§ Material for the task
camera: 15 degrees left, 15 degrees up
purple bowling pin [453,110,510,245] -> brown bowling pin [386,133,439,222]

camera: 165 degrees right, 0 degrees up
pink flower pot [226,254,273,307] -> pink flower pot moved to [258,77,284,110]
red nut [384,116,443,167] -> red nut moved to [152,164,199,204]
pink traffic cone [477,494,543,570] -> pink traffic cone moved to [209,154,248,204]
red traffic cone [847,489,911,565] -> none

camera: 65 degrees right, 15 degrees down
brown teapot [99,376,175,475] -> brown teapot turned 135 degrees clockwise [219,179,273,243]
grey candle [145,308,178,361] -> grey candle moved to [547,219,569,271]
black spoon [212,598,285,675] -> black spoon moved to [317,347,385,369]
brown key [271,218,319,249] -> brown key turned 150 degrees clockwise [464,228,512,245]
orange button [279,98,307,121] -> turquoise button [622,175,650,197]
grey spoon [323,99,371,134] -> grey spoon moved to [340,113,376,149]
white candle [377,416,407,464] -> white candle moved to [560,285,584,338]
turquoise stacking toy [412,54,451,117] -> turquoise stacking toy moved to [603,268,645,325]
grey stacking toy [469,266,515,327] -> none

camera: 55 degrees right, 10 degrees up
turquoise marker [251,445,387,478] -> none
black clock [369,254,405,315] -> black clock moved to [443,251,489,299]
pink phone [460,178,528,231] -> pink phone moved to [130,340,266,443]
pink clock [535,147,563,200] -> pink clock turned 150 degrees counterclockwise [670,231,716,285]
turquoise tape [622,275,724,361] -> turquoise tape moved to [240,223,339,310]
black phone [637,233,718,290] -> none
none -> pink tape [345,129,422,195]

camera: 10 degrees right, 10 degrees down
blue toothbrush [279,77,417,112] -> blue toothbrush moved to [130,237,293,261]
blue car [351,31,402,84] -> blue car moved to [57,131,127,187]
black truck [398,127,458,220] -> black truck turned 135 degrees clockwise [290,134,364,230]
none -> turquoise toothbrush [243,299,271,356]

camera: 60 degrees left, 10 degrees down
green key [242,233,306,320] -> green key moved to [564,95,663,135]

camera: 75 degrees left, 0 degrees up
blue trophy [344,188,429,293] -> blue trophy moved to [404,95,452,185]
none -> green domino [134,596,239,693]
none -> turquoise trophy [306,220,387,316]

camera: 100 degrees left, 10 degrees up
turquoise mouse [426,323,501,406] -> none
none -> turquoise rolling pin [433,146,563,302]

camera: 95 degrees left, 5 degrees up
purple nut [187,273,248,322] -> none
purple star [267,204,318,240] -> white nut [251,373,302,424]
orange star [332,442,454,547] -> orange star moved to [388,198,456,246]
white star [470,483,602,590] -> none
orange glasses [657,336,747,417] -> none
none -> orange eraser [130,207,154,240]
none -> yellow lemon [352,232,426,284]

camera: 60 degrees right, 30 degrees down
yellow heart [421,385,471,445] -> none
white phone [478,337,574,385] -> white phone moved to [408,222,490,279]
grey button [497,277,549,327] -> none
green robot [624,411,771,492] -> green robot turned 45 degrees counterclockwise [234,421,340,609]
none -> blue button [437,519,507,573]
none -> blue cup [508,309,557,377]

§ Your assignment
From the material above, copy exactly the lines between the line holding "camera: 65 degrees right, 15 degrees down" and the line holding "grey spoon [323,99,371,134]", inclusive, and only those.

§ Solution below
camera: 65 degrees right, 15 degrees down
brown teapot [99,376,175,475] -> brown teapot turned 135 degrees clockwise [219,179,273,243]
grey candle [145,308,178,361] -> grey candle moved to [547,219,569,271]
black spoon [212,598,285,675] -> black spoon moved to [317,347,385,369]
brown key [271,218,319,249] -> brown key turned 150 degrees clockwise [464,228,512,245]
orange button [279,98,307,121] -> turquoise button [622,175,650,197]
grey spoon [323,99,371,134] -> grey spoon moved to [340,113,376,149]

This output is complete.